- **Data supplied**
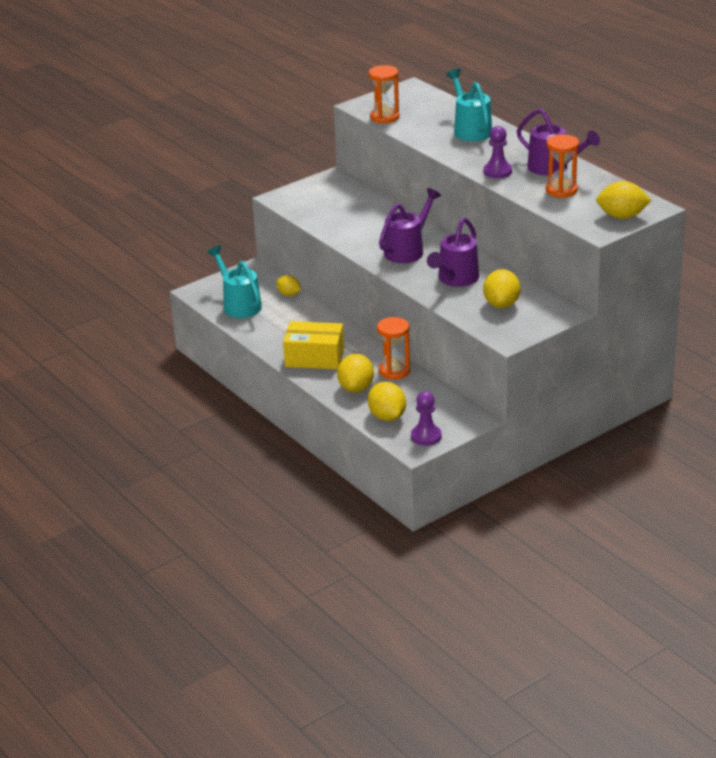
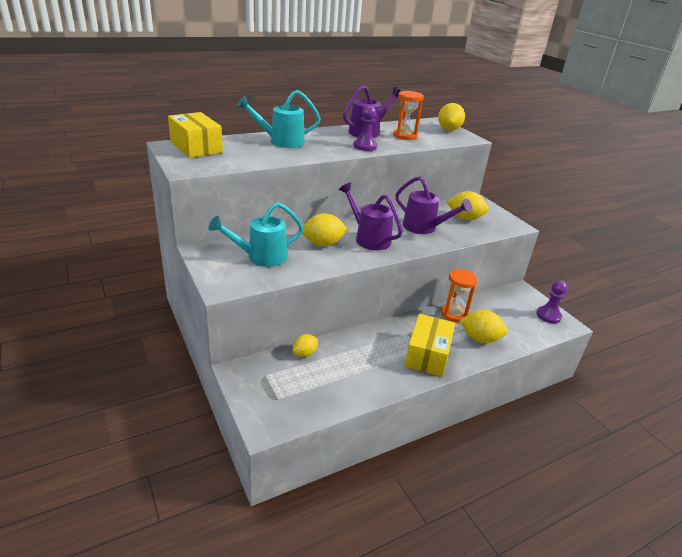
camera: 85 degrees left, 0 degrees up
(239, 305) = (311, 393): turquoise watering can -> turquoise watering can (261, 257)
(384, 117) = (224, 164): orange hourglass -> none
(387, 417) = (523, 329): yellow lemon -> yellow lemon (323, 244)
(417, 98) = (196, 147): none -> yellow box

- **About this exercise**
Wherever the string "yellow" appears in the entries above, list that line.

- **Exercise result**
(387, 417) = (523, 329): yellow lemon -> yellow lemon (323, 244)
(417, 98) = (196, 147): none -> yellow box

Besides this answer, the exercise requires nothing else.